◆ **Problem to work on**
Here are some entries; quote each one exactly.

*** Opening of Supplied material ***

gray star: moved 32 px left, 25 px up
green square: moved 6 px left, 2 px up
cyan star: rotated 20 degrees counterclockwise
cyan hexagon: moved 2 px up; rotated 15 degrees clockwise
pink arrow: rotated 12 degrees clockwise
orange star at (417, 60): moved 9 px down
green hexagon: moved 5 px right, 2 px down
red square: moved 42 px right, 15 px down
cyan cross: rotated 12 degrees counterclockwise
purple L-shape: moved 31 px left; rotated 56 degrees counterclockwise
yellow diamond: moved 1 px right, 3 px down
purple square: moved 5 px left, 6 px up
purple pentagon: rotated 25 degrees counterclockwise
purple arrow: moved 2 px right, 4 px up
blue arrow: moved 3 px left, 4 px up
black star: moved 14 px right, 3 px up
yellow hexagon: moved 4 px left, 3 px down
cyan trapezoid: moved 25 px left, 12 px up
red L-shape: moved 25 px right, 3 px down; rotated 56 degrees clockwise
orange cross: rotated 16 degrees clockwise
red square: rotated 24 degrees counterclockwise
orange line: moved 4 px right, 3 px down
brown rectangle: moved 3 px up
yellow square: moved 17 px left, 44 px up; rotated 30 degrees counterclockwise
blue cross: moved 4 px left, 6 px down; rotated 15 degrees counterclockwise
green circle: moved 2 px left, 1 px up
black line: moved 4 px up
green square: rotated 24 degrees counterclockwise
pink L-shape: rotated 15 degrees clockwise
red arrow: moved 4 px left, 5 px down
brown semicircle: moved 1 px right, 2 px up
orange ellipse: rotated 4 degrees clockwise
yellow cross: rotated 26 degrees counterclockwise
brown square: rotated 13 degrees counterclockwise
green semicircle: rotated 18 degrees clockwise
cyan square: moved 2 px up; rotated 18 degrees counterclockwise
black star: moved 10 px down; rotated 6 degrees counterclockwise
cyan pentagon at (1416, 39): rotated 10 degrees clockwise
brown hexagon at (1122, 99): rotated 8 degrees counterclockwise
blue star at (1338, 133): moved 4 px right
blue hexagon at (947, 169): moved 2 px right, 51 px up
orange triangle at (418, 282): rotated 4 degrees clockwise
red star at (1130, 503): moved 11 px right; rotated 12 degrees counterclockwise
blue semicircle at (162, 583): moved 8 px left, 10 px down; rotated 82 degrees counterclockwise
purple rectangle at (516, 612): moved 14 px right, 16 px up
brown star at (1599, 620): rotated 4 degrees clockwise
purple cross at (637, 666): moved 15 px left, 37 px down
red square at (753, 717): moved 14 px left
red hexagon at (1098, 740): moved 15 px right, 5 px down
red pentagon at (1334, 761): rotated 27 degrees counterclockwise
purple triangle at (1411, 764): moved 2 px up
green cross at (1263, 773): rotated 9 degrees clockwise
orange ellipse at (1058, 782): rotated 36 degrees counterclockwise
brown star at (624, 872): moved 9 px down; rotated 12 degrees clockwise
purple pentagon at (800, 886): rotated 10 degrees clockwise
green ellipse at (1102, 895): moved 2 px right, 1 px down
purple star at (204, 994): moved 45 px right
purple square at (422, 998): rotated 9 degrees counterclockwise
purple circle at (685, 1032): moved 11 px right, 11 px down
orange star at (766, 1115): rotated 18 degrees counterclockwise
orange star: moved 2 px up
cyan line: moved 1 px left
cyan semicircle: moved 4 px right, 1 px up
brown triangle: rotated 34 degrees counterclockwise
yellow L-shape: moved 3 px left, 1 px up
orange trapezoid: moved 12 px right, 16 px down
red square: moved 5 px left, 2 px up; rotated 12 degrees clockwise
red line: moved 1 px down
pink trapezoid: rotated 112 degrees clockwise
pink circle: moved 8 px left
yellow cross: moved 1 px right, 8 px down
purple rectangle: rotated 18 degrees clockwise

*** Close of Supplied material ***

◆ **The completed task**
gray star: moved 32 px left, 25 px up
green square: moved 6 px left, 2 px up
cyan star: rotated 20 degrees counterclockwise
cyan hexagon: moved 2 px up; rotated 15 degrees clockwise
pink arrow: rotated 12 degrees clockwise
orange star at (417, 60): moved 9 px down
green hexagon: moved 5 px right, 2 px down
red square: moved 42 px right, 15 px down
cyan cross: rotated 12 degrees counterclockwise
purple L-shape: moved 31 px left; rotated 56 degrees counterclockwise
yellow diamond: moved 1 px right, 3 px down
purple square: moved 5 px left, 6 px up
purple pentagon: rotated 25 degrees counterclockwise
purple arrow: moved 2 px right, 4 px up
blue arrow: moved 3 px left, 4 px up
black star: moved 14 px right, 3 px up
yellow hexagon: moved 4 px left, 3 px down
cyan trapezoid: moved 25 px left, 12 px up
red L-shape: moved 25 px right, 3 px down; rotated 56 degrees clockwise
orange cross: rotated 16 degrees clockwise
red square: rotated 24 degrees counterclockwise
orange line: moved 4 px right, 3 px down
brown rectangle: moved 3 px up
yellow square: moved 17 px left, 44 px up; rotated 30 degrees counterclockwise
blue cross: moved 4 px left, 6 px down; rotated 15 degrees counterclockwise
green circle: moved 2 px left, 1 px up
black line: moved 4 px up
green square: rotated 24 degrees counterclockwise
pink L-shape: rotated 15 degrees clockwise
red arrow: moved 4 px left, 5 px down
brown semicircle: moved 1 px right, 2 px up
orange ellipse: rotated 4 degrees clockwise
yellow cross: rotated 26 degrees counterclockwise
brown square: rotated 13 degrees counterclockwise
green semicircle: rotated 18 degrees clockwise
cyan square: moved 2 px up; rotated 18 degrees counterclockwise
black star: moved 10 px down; rotated 6 degrees counterclockwise
cyan pentagon at (1416, 39): rotated 10 degrees clockwise
brown hexagon at (1122, 99): rotated 8 degrees counterclockwise
blue star at (1338, 133): moved 4 px right
blue hexagon at (947, 169): moved 2 px right, 51 px up
orange triangle at (418, 282): rotated 4 degrees clockwise
red star at (1130, 503): moved 11 px right; rotated 12 degrees counterclockwise
blue semicircle at (162, 583): moved 8 px left, 10 px down; rotated 82 degrees counterclockwise
purple rectangle at (516, 612): moved 14 px right, 16 px up
brown star at (1599, 620): rotated 4 degrees clockwise
purple cross at (637, 666): moved 15 px left, 37 px down
red square at (753, 717): moved 14 px left
red hexagon at (1098, 740): moved 15 px right, 5 px down
red pentagon at (1334, 761): rotated 27 degrees counterclockwise
purple triangle at (1411, 764): moved 2 px up
green cross at (1263, 773): rotated 9 degrees clockwise
orange ellipse at (1058, 782): rotated 36 degrees counterclockwise
brown star at (624, 872): moved 9 px down; rotated 12 degrees clockwise
purple pentagon at (800, 886): rotated 10 degrees clockwise
green ellipse at (1102, 895): moved 2 px right, 1 px down
purple star at (204, 994): moved 45 px right
purple square at (422, 998): rotated 9 degrees counterclockwise
purple circle at (685, 1032): moved 11 px right, 11 px down
orange star at (766, 1115): rotated 18 degrees counterclockwise
orange star: moved 2 px up
cyan line: moved 1 px left
cyan semicircle: moved 4 px right, 1 px up
brown triangle: rotated 34 degrees counterclockwise
yellow L-shape: moved 3 px left, 1 px up
orange trapezoid: moved 12 px right, 16 px down
red square: moved 5 px left, 2 px up; rotated 12 degrees clockwise
red line: moved 1 px down
pink trapezoid: rotated 112 degrees clockwise
pink circle: moved 8 px left
yellow cross: moved 1 px right, 8 px down
purple rectangle: rotated 18 degrees clockwise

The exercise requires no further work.